_Data excerpts_
/---

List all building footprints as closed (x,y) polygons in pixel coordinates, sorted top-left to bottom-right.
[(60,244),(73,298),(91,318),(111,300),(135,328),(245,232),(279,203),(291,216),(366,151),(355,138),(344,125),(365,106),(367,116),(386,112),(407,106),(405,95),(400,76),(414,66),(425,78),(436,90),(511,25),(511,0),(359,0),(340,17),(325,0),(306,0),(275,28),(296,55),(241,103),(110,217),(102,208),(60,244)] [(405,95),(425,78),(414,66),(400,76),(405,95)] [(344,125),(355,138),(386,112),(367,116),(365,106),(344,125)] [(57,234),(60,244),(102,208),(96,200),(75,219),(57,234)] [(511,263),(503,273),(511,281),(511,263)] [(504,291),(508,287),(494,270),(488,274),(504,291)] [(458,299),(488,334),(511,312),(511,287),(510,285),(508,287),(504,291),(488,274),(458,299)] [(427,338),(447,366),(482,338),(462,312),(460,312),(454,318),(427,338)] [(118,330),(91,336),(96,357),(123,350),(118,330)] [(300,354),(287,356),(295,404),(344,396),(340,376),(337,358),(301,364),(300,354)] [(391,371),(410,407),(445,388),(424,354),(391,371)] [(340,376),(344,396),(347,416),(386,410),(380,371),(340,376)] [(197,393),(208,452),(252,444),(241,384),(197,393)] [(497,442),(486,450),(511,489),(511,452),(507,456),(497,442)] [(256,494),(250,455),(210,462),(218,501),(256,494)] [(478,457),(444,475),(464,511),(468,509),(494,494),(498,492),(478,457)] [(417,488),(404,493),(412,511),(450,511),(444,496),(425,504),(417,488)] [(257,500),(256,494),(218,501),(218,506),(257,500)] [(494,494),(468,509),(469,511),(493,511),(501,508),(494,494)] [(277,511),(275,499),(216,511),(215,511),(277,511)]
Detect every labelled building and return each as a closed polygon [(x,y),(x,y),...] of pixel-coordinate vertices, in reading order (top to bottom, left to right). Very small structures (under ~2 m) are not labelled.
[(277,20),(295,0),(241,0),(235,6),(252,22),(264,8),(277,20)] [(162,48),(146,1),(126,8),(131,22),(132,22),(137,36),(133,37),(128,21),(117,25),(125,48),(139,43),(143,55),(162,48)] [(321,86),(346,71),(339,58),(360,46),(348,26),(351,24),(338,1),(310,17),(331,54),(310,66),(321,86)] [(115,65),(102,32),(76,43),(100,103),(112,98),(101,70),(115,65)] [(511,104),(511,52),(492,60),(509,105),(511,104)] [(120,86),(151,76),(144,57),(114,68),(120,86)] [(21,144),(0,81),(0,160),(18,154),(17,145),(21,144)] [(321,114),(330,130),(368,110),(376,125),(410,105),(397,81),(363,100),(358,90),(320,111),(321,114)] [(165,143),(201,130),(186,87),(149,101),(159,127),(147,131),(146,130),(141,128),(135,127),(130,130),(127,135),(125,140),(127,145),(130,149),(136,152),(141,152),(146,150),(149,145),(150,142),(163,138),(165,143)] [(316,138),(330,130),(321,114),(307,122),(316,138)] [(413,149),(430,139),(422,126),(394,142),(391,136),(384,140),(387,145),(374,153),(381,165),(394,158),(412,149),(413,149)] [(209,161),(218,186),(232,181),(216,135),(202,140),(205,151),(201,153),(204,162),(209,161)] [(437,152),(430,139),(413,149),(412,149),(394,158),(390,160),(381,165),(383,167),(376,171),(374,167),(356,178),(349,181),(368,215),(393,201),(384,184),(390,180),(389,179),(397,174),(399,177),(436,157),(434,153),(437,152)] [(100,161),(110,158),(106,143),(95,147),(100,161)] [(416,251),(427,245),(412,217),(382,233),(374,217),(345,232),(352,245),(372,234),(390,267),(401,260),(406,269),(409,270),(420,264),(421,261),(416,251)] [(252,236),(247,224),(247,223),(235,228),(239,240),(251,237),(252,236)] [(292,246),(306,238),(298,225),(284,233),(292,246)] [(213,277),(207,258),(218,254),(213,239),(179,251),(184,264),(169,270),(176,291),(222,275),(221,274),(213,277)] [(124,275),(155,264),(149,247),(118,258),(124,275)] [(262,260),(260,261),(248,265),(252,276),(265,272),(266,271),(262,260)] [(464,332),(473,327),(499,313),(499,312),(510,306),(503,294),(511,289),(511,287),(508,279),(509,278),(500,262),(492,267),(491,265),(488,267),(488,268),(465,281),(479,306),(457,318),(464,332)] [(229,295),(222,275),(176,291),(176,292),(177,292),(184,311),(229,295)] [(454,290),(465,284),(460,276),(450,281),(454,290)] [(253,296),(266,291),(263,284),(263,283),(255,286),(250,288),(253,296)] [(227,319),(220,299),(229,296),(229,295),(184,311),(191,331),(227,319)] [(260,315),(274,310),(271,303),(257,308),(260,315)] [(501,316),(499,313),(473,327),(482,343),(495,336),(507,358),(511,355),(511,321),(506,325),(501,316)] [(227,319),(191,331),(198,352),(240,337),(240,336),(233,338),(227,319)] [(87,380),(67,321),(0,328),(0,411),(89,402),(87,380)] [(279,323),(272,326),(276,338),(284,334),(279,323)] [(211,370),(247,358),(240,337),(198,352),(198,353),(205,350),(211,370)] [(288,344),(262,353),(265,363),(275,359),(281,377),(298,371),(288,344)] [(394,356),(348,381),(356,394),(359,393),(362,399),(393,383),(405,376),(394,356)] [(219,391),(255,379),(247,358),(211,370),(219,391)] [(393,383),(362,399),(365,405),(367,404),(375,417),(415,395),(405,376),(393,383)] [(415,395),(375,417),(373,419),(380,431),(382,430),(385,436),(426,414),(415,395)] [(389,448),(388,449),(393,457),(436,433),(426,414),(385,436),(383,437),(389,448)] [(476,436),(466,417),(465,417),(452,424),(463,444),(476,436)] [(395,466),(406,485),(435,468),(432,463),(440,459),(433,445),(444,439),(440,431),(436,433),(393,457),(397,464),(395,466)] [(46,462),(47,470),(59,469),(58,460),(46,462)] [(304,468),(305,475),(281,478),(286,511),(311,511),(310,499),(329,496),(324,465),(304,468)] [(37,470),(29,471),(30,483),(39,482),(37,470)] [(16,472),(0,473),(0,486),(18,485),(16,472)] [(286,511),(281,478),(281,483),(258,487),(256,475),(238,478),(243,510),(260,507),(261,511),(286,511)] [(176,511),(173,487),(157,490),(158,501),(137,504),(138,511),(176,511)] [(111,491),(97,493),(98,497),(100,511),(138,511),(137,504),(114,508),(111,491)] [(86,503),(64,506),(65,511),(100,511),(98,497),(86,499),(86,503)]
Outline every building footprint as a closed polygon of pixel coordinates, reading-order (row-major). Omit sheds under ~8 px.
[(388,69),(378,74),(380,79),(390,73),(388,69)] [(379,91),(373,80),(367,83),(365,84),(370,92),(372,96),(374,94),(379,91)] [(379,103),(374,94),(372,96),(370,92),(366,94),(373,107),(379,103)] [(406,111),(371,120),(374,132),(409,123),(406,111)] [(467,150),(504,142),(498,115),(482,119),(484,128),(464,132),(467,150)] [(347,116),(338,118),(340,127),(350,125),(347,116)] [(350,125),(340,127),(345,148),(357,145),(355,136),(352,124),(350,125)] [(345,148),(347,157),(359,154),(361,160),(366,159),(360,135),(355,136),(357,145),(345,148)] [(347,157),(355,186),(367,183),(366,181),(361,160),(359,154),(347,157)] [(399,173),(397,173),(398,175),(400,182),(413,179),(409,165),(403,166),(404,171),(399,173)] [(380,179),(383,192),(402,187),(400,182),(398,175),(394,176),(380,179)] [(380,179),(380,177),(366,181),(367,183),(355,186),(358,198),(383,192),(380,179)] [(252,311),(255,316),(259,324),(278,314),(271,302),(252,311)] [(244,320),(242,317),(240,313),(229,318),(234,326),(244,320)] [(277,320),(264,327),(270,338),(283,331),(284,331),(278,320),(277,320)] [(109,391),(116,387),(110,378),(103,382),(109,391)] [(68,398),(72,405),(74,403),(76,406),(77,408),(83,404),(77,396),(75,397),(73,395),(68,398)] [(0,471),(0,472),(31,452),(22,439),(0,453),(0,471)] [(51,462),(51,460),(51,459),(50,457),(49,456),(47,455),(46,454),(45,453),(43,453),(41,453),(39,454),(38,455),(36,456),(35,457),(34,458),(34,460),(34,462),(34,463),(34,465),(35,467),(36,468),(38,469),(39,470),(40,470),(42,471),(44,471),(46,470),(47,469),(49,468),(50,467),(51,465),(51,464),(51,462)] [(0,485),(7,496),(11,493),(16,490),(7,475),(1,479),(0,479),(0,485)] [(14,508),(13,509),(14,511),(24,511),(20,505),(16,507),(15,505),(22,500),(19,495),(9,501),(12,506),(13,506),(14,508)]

\---

_Task objective_
Please retype the material from its very beginning through the line containing "Detect every labelled", including that line, without changing a single character.

_Full output_
List all building footprints as closed (x,y) polygons in pixel coordinates, sorted top-left to bottom-right.
[(60,244),(73,298),(91,318),(111,300),(135,328),(245,232),(279,203),(291,216),(366,151),(355,138),(344,125),(365,106),(367,116),(386,112),(407,106),(405,95),(400,76),(414,66),(425,78),(436,90),(511,25),(511,0),(359,0),(340,17),(325,0),(306,0),(275,28),(296,55),(241,103),(110,217),(102,208),(60,244)] [(405,95),(425,78),(414,66),(400,76),(405,95)] [(344,125),(355,138),(386,112),(367,116),(365,106),(344,125)] [(57,234),(60,244),(102,208),(96,200),(75,219),(57,234)] [(511,263),(503,273),(511,281),(511,263)] [(504,291),(508,287),(494,270),(488,274),(504,291)] [(458,299),(488,334),(511,312),(511,287),(510,285),(508,287),(504,291),(488,274),(458,299)] [(427,338),(447,366),(482,338),(462,312),(460,312),(454,318),(427,338)] [(118,330),(91,336),(96,357),(123,350),(118,330)] [(300,354),(287,356),(295,404),(344,396),(340,376),(337,358),(301,364),(300,354)] [(391,371),(410,407),(445,388),(424,354),(391,371)] [(340,376),(344,396),(347,416),(386,410),(380,371),(340,376)] [(197,393),(208,452),(252,444),(241,384),(197,393)] [(497,442),(486,450),(511,489),(511,452),(507,456),(497,442)] [(256,494),(250,455),(210,462),(218,501),(256,494)] [(478,457),(444,475),(464,511),(468,509),(494,494),(498,492),(478,457)] [(417,488),(404,493),(412,511),(450,511),(444,496),(425,504),(417,488)] [(257,500),(256,494),(218,501),(218,506),(257,500)] [(494,494),(468,509),(469,511),(493,511),(501,508),(494,494)] [(277,511),(275,499),(216,511),(215,511),(277,511)]
Detect every labelled building and return each as a closed polygon [(x,y),(x,y),...] of pixel-coordinate vertices, in reading order (top to bottom, left to right). Very small structures (under ~2 m) are not labelled.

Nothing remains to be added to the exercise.